- EXERCISE REQUIREMENTS
Copy the records below, putting "visible marker" in place of each "visible point" and changing nothing else.

- DATA IN THIS EXERCISE
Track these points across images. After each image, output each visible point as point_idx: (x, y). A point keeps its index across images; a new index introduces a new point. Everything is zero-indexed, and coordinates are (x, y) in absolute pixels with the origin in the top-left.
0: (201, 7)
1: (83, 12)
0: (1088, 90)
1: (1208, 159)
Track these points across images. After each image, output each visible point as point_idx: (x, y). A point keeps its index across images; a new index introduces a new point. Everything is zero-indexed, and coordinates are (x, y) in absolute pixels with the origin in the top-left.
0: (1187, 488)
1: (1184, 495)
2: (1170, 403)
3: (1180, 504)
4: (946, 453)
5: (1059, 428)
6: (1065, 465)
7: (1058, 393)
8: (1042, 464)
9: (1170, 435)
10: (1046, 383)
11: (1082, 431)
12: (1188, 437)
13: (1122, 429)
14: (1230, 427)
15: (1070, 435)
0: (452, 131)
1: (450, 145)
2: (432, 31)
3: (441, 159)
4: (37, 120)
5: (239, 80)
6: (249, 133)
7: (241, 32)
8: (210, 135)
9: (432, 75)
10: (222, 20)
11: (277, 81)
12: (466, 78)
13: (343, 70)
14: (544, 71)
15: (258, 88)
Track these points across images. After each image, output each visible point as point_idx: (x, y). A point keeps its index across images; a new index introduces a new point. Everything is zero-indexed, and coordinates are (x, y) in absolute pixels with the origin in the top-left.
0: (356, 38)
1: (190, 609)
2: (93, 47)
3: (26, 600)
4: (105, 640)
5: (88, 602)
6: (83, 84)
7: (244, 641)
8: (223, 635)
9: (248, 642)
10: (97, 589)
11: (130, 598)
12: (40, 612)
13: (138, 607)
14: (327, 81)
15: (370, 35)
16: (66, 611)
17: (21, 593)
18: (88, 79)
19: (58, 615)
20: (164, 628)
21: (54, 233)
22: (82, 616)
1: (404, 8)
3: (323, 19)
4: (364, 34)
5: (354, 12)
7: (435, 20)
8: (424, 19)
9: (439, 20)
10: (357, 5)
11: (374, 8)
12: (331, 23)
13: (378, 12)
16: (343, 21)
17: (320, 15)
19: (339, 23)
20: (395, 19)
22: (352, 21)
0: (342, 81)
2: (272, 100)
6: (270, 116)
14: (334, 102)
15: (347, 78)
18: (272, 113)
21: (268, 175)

- SOLUTION BELOW
Track these points across images. After each image, output each visible marker as point_idx: (x, y). A point keeps its index across images; a new index introduces a new point. Everything is zero-indexed, and coordinates are (x, y) in absolute pixels with the origin in the top-left.
0: (201, 7)
1: (83, 12)
0: (1088, 90)
1: (1208, 159)
Track these points across images. After each image, output each visible marker as point_idx: (x, y). A point keeps its index across images; a new index introduces a new point. Everything is zero-indexed, and coordinates are (x, y) in absolute pixels with the origin in the top-left.
0: (1187, 488)
1: (1184, 495)
2: (1170, 403)
3: (1180, 504)
4: (946, 453)
5: (1059, 428)
6: (1065, 465)
7: (1058, 393)
8: (1042, 464)
9: (1170, 435)
10: (1046, 383)
11: (1082, 431)
12: (1188, 437)
13: (1122, 429)
14: (1230, 427)
15: (1070, 435)
0: (452, 131)
1: (450, 145)
2: (432, 31)
3: (441, 159)
4: (37, 120)
5: (239, 80)
6: (249, 133)
7: (241, 32)
8: (210, 135)
9: (432, 75)
10: (222, 20)
11: (277, 81)
12: (466, 78)
13: (343, 70)
14: (544, 71)
15: (258, 88)
Track these points across images. After each image, output each visible marker as point_idx: (x, y). A point keeps its index across images; a new index introduces a new point. Everything is zero-indexed, and coordinates are (x, y) in absolute pixels with the origin in the top-left.
0: (356, 38)
1: (190, 609)
2: (93, 47)
3: (26, 600)
4: (105, 640)
5: (88, 602)
6: (83, 84)
7: (244, 641)
8: (223, 635)
9: (248, 642)
10: (97, 589)
11: (130, 598)
12: (40, 612)
13: (138, 607)
14: (327, 81)
15: (370, 35)
16: (66, 611)
17: (21, 593)
18: (88, 79)
19: (58, 615)
20: (164, 628)
21: (54, 233)
22: (82, 616)
1: (404, 8)
3: (323, 19)
4: (364, 34)
5: (354, 12)
7: (435, 20)
8: (424, 19)
9: (439, 20)
10: (357, 5)
11: (374, 8)
12: (331, 23)
13: (378, 12)
16: (343, 21)
17: (320, 15)
19: (339, 23)
20: (395, 19)
22: (352, 21)
0: (342, 81)
2: (272, 100)
6: (270, 116)
14: (334, 102)
15: (347, 78)
18: (272, 113)
21: (268, 175)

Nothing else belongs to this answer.